Exercise details
The whole listing is to be written out again exactly; the pictures are not.

Data for this exercise
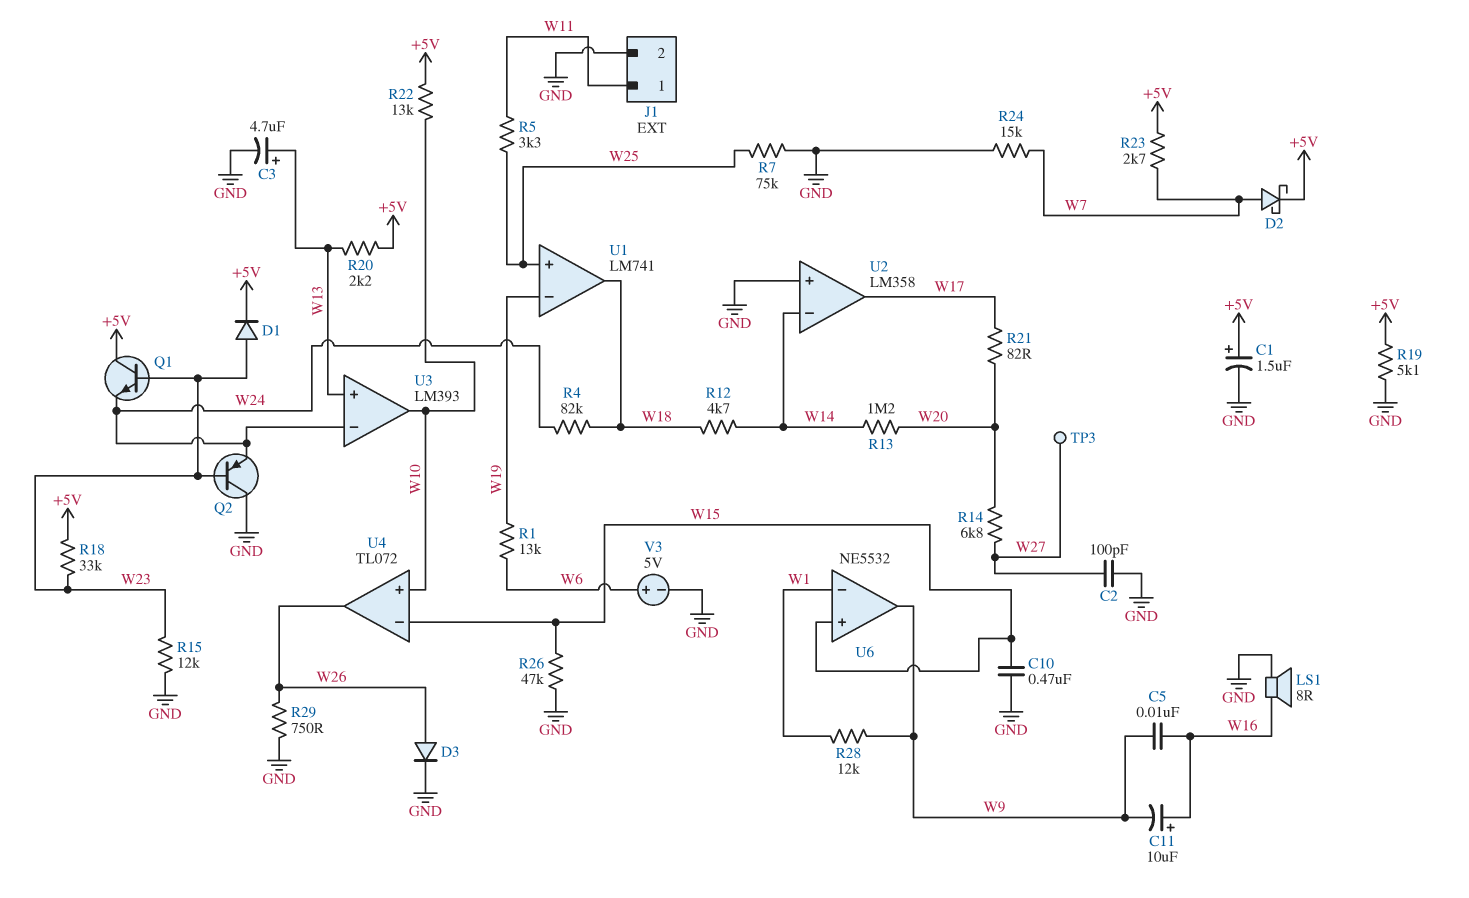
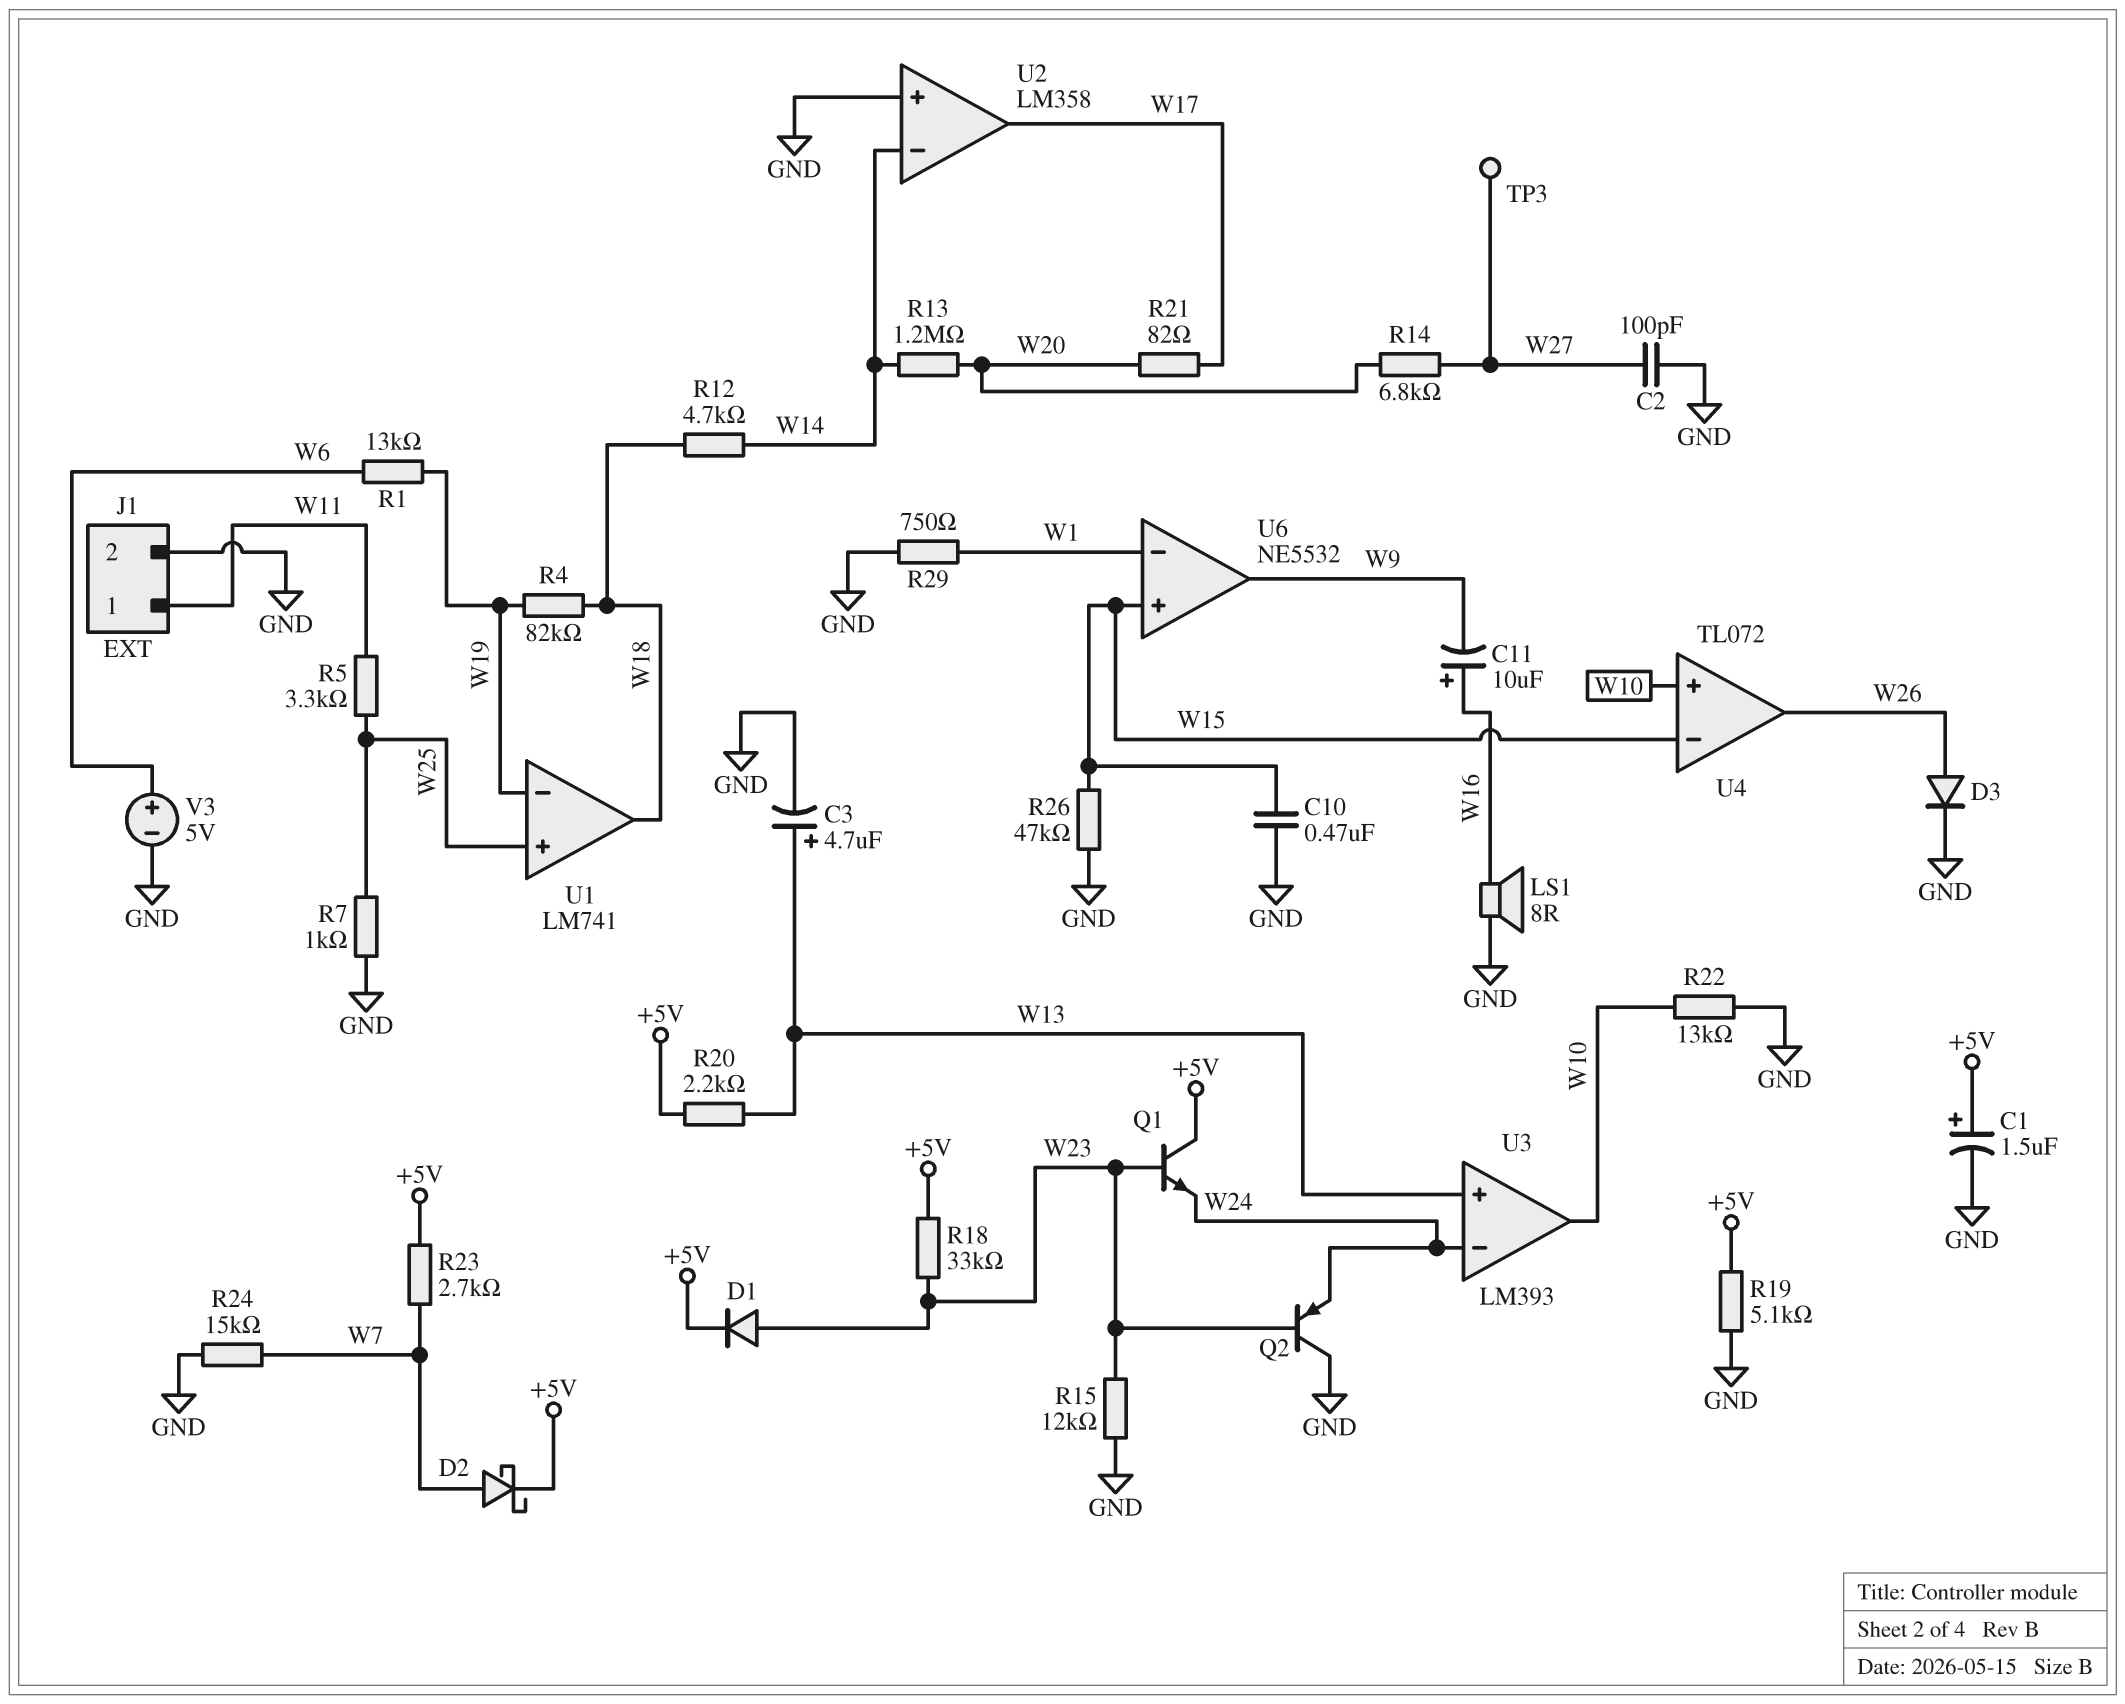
C5: 10nF (W9, W16) -> none
R4: 82k (W18, W24) -> 82k (W18, W19)
R7: 75k (GND, W25) -> 1k (GND, W25)
R22: 13k (+5V, W10) -> 13k (GND, W10)
R28: 12k (W1, W9) -> none
R29: 750 (GND, W26) -> 750 (GND, W1)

Expected answer
C5: 10nF (W9, W16) -> none
R4: 82k (W18, W24) -> 82k (W18, W19)
R7: 75k (GND, W25) -> 1k (GND, W25)
R22: 13k (+5V, W10) -> 13k (GND, W10)
R28: 12k (W1, W9) -> none
R29: 750 (GND, W26) -> 750 (GND, W1)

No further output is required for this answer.